Problem requirements: From the data below, return the exact lines starting at the line containing "The dough roller/black" and ending at the line containing "The headphones/green at 489, 134 appeared.", both included, and nothing else.

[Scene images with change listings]
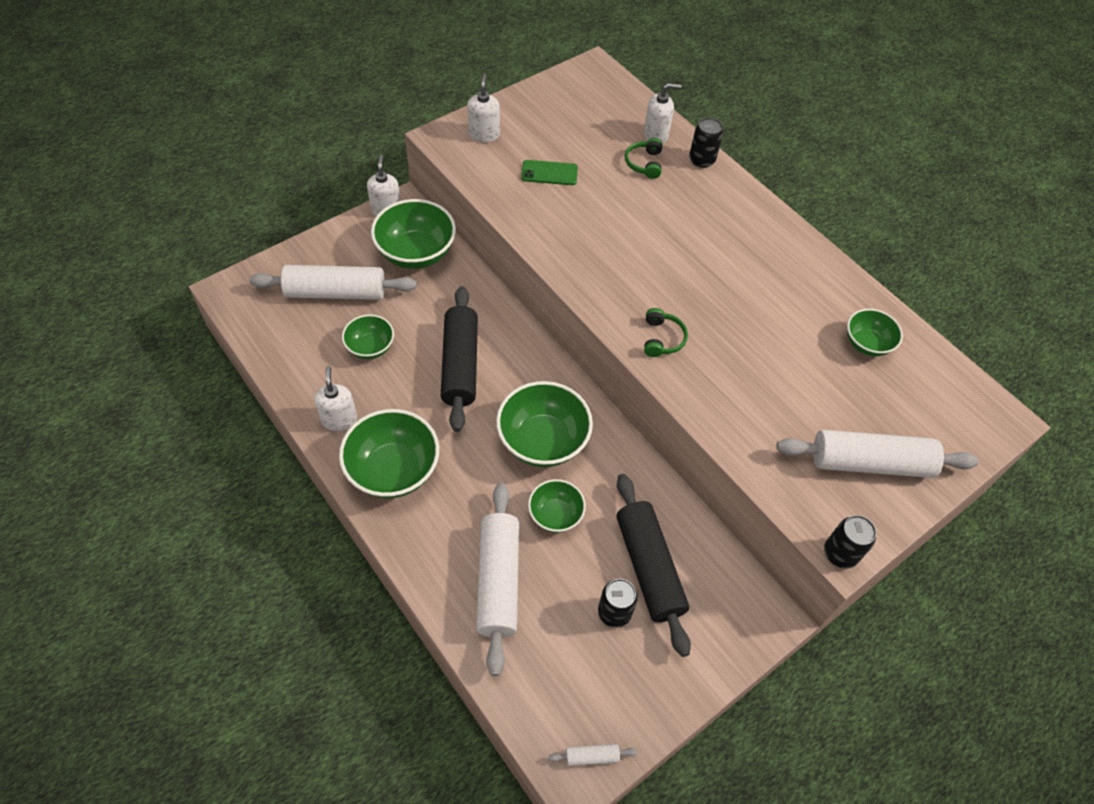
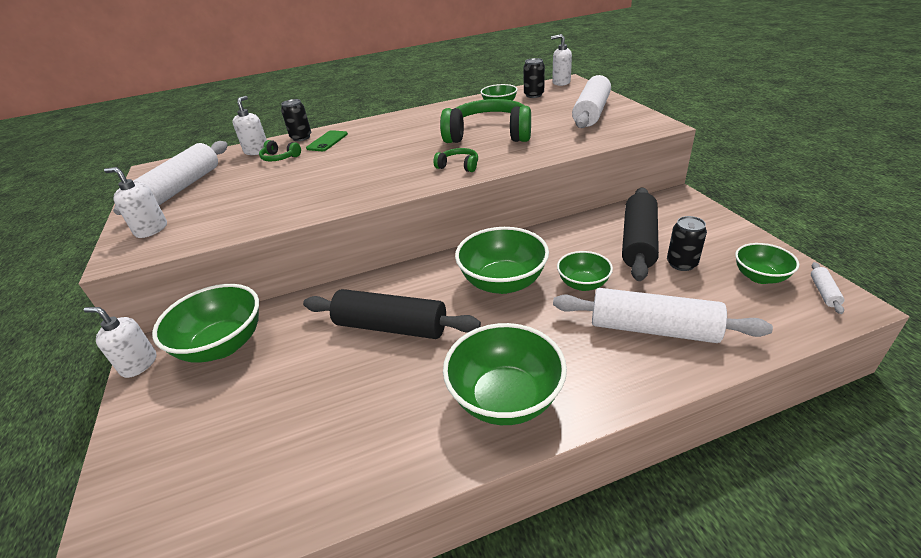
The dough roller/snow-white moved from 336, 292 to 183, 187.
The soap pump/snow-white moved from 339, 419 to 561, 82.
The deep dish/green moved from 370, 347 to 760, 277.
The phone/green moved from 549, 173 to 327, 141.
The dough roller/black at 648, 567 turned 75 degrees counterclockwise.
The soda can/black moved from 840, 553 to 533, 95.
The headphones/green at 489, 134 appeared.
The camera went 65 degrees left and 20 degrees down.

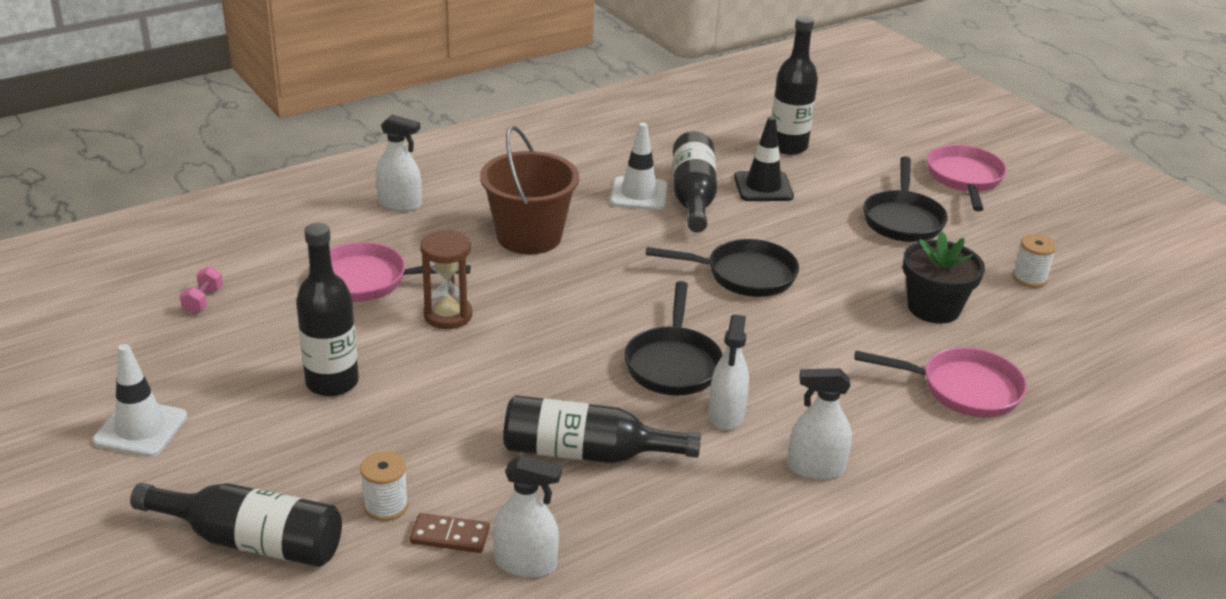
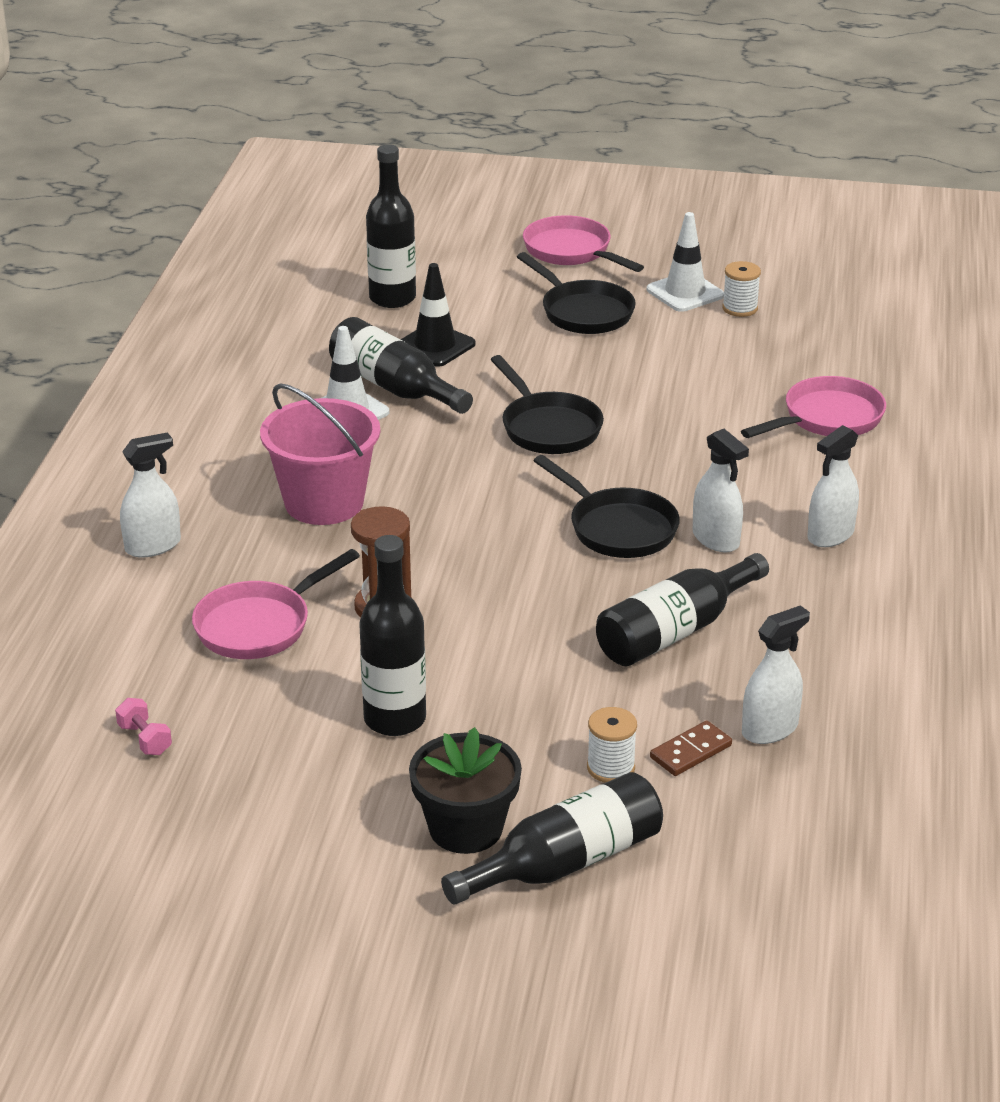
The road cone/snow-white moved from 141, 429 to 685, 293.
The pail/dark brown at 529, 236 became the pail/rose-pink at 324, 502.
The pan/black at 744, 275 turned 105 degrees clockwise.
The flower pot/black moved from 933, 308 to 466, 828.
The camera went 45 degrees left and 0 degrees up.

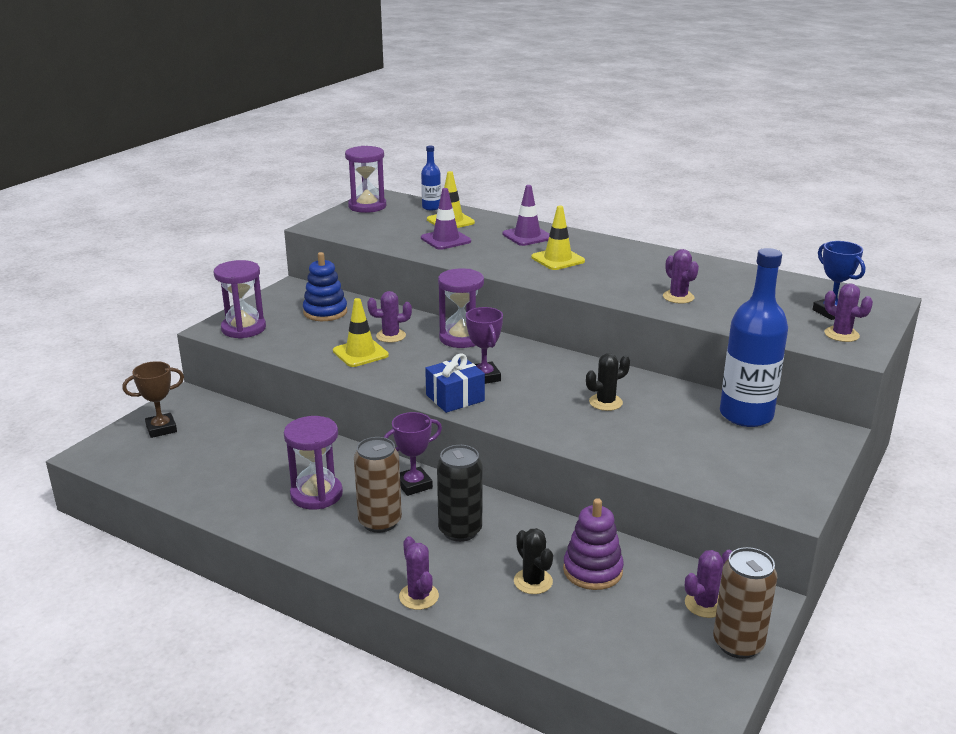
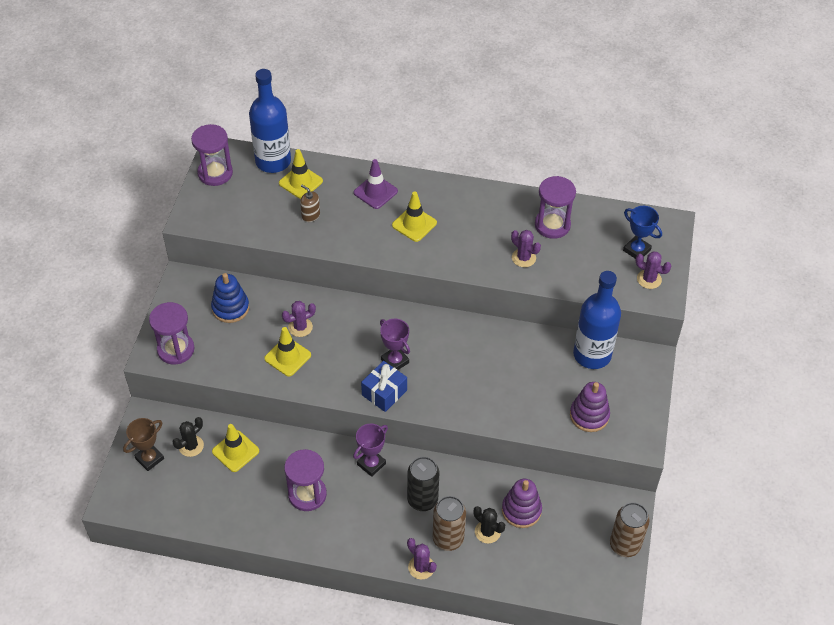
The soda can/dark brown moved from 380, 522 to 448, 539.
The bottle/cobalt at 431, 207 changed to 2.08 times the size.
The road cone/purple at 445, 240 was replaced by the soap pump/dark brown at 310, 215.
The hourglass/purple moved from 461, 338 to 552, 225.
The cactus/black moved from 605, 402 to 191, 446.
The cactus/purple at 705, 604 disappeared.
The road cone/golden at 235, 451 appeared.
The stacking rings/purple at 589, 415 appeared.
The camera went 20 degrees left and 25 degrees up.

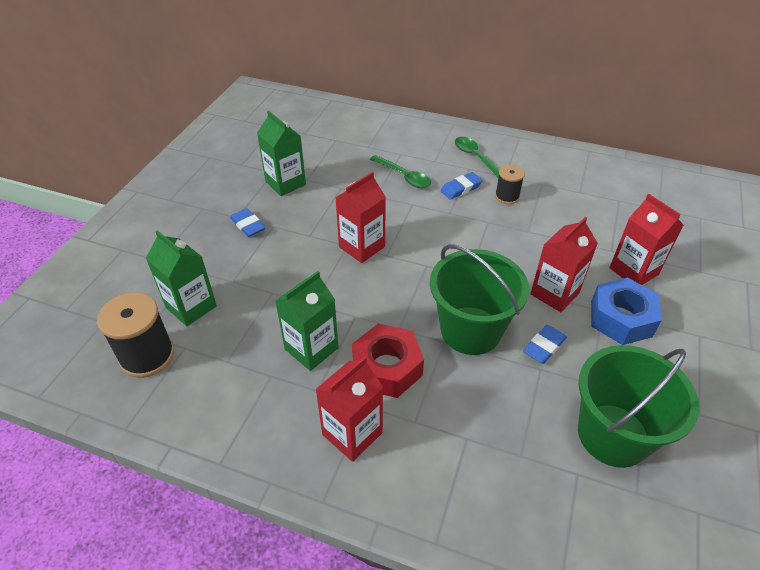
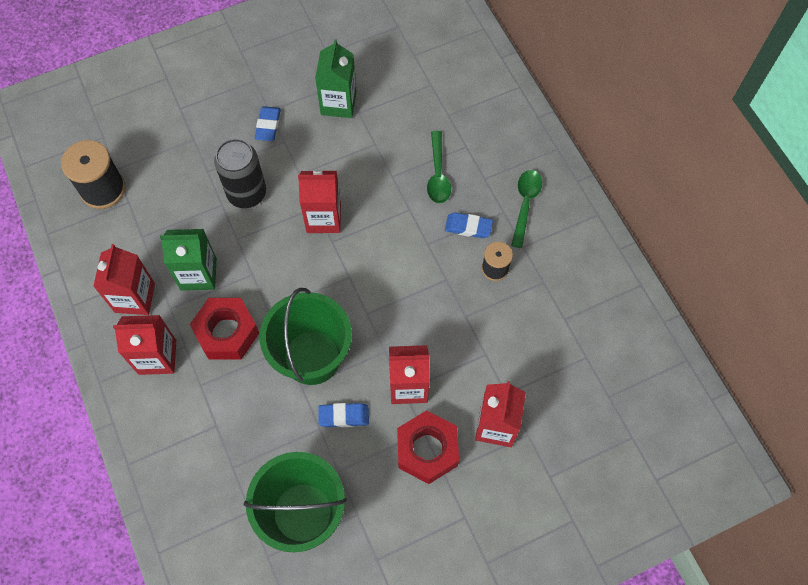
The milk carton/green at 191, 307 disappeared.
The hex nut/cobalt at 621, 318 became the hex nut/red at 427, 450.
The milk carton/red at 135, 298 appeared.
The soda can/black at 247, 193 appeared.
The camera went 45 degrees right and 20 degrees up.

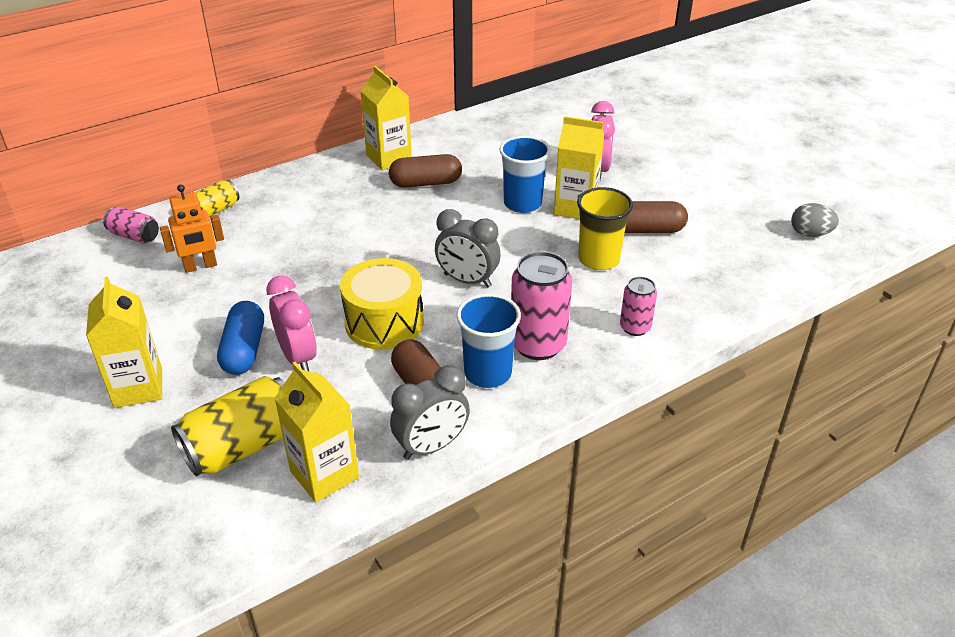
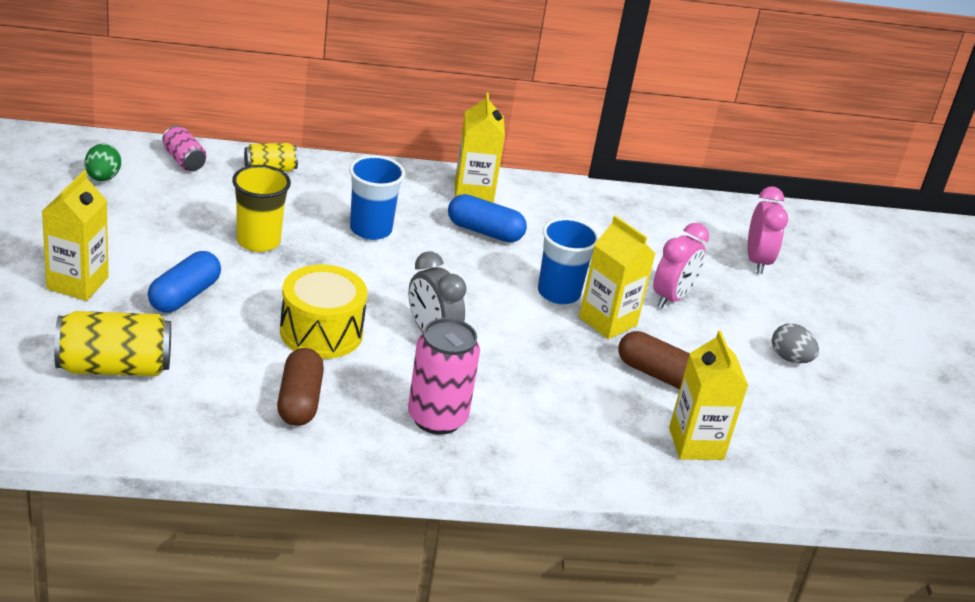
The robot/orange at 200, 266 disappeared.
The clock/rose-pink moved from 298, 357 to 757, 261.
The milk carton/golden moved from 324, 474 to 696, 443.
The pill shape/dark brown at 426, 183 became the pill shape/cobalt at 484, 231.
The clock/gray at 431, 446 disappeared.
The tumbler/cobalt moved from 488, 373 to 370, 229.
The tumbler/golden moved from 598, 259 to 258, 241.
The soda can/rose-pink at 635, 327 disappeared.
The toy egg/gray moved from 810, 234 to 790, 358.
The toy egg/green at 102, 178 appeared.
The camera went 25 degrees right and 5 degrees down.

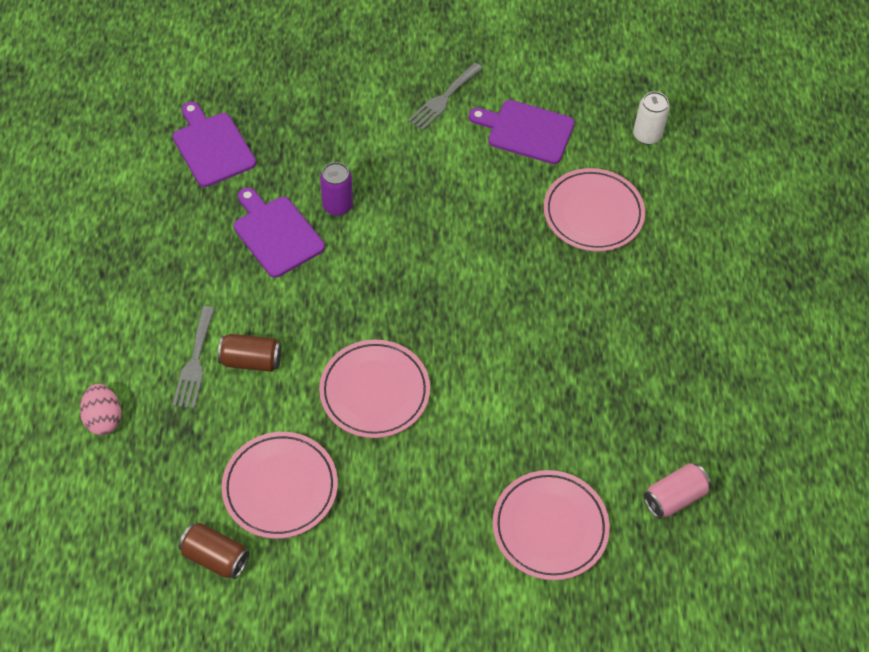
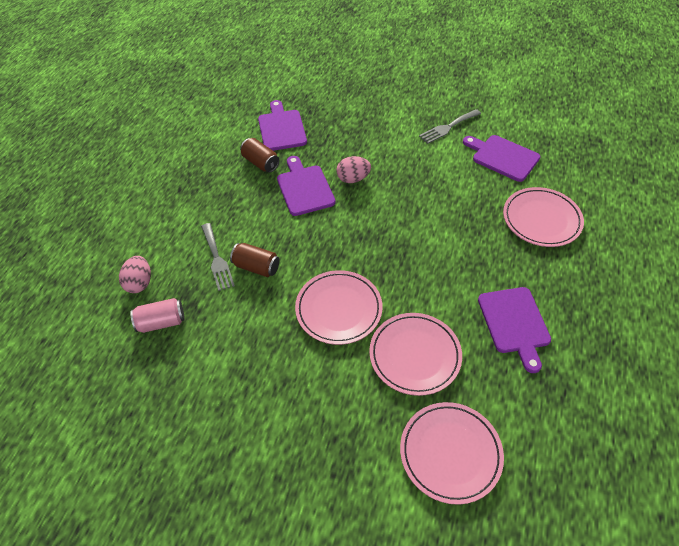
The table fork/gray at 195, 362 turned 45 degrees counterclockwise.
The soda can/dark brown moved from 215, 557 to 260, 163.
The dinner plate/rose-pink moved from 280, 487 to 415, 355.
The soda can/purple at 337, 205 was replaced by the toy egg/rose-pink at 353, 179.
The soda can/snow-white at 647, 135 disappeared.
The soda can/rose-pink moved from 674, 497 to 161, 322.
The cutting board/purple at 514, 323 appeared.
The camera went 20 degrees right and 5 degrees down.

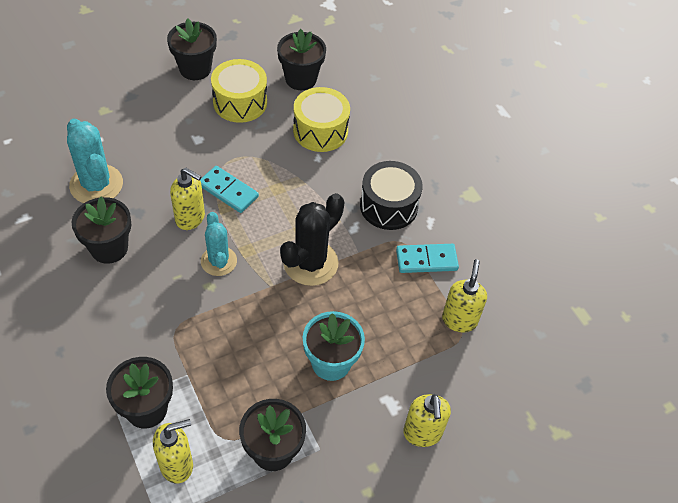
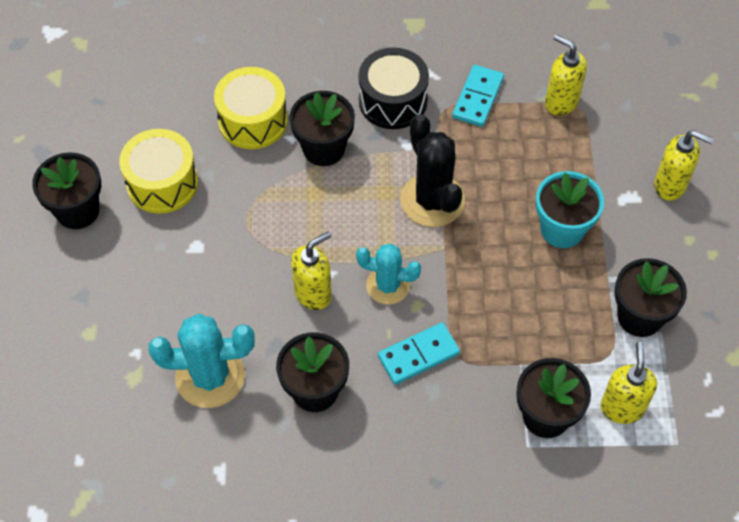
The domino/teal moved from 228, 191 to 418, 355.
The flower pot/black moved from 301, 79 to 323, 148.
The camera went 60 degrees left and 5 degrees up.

Answer to the problem:
The dough roller/black at 648, 567 turned 75 degrees counterclockwise.
The soda can/black moved from 840, 553 to 533, 95.
The headphones/green at 489, 134 appeared.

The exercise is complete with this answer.